■ **RECORDS FOR THE EXERCISE**:
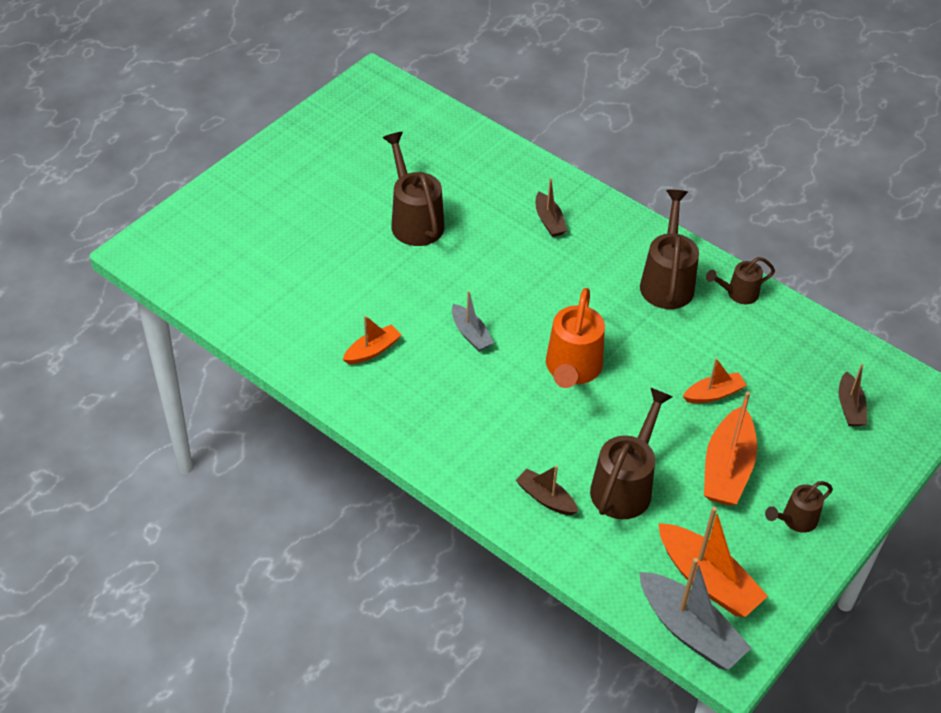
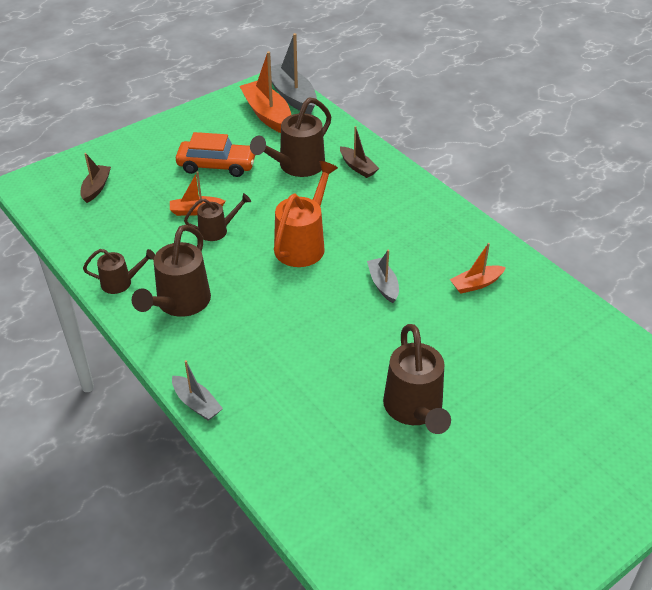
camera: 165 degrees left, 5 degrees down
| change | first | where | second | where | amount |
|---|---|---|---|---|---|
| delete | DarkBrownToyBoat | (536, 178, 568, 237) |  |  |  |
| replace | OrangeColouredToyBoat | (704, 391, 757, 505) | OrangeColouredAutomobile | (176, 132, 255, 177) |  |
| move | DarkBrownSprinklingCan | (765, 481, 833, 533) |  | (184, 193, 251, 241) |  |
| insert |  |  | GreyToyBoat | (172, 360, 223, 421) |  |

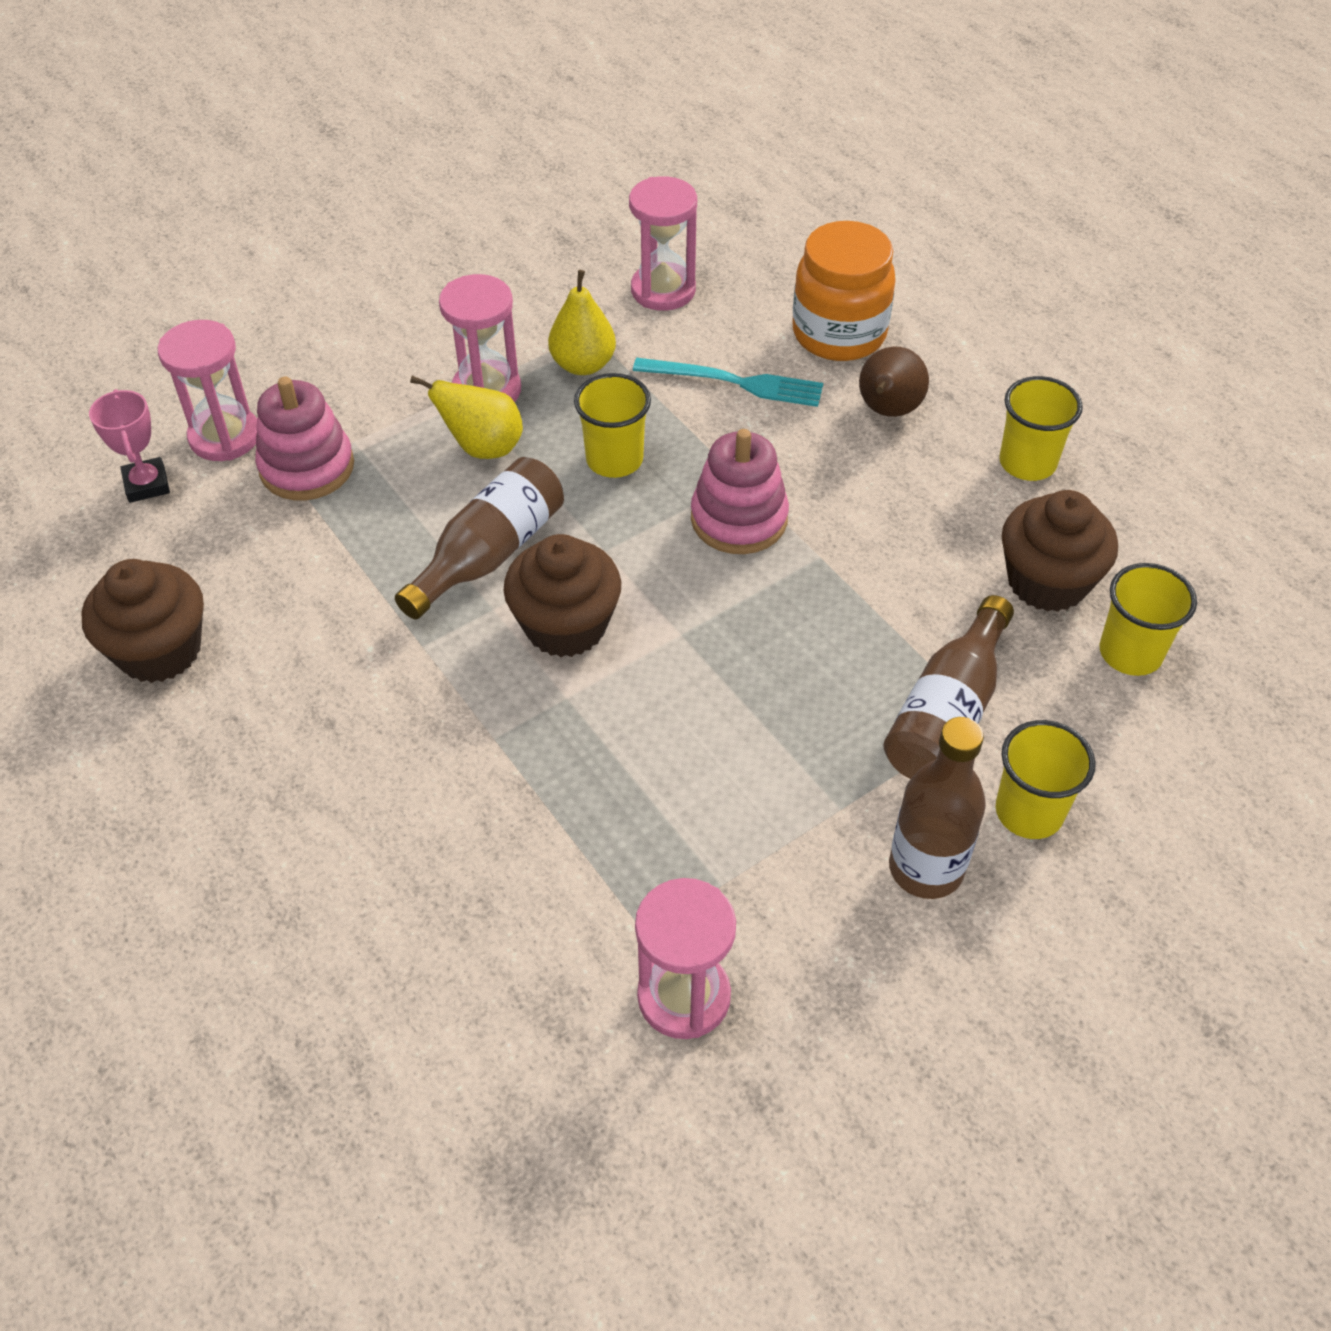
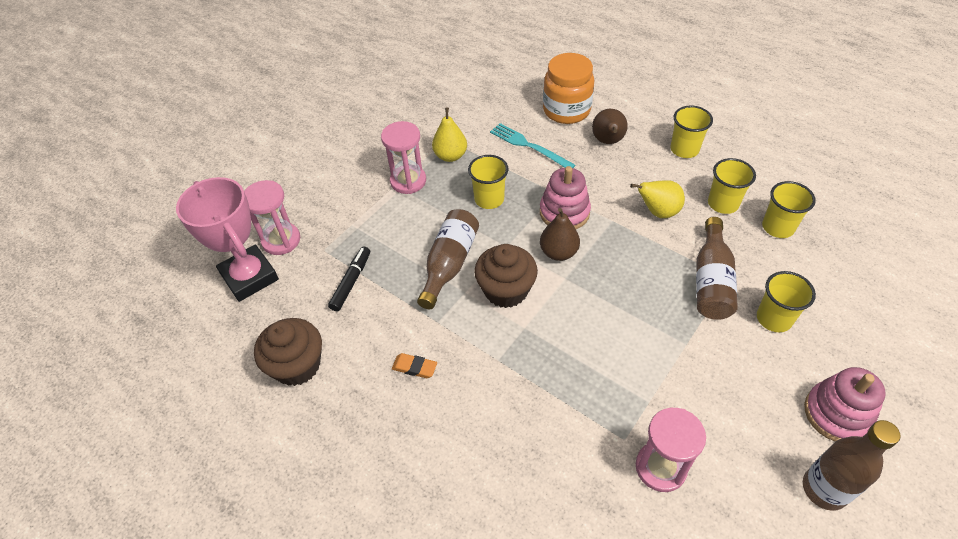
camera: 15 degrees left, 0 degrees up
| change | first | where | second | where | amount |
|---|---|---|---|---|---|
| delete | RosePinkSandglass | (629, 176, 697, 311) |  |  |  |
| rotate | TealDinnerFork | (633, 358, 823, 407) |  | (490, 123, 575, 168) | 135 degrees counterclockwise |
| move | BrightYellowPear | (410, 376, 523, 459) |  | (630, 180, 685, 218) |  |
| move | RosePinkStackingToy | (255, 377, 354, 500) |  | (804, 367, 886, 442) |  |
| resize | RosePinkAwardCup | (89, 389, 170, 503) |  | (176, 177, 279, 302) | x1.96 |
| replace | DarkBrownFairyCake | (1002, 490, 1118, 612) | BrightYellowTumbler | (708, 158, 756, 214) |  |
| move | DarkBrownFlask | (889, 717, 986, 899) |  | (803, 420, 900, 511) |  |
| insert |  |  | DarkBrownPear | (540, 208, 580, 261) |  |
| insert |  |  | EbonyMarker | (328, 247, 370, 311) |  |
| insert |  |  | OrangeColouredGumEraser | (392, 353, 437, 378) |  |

■ **EXERCISE AIM**:
Provide an exact copy of only the lines from the beginning of the entries through the line containing "move | DarkBrownSprinklingCan", both ends included, with no pictures.

■ **ANSWER SECTION**:
camera: 165 degrees left, 5 degrees down
| change | first | where | second | where | amount |
|---|---|---|---|---|---|
| delete | DarkBrownToyBoat | (536, 178, 568, 237) |  |  |  |
| replace | OrangeColouredToyBoat | (704, 391, 757, 505) | OrangeColouredAutomobile | (176, 132, 255, 177) |  |
| move | DarkBrownSprinklingCan | (765, 481, 833, 533) |  | (184, 193, 251, 241) |  |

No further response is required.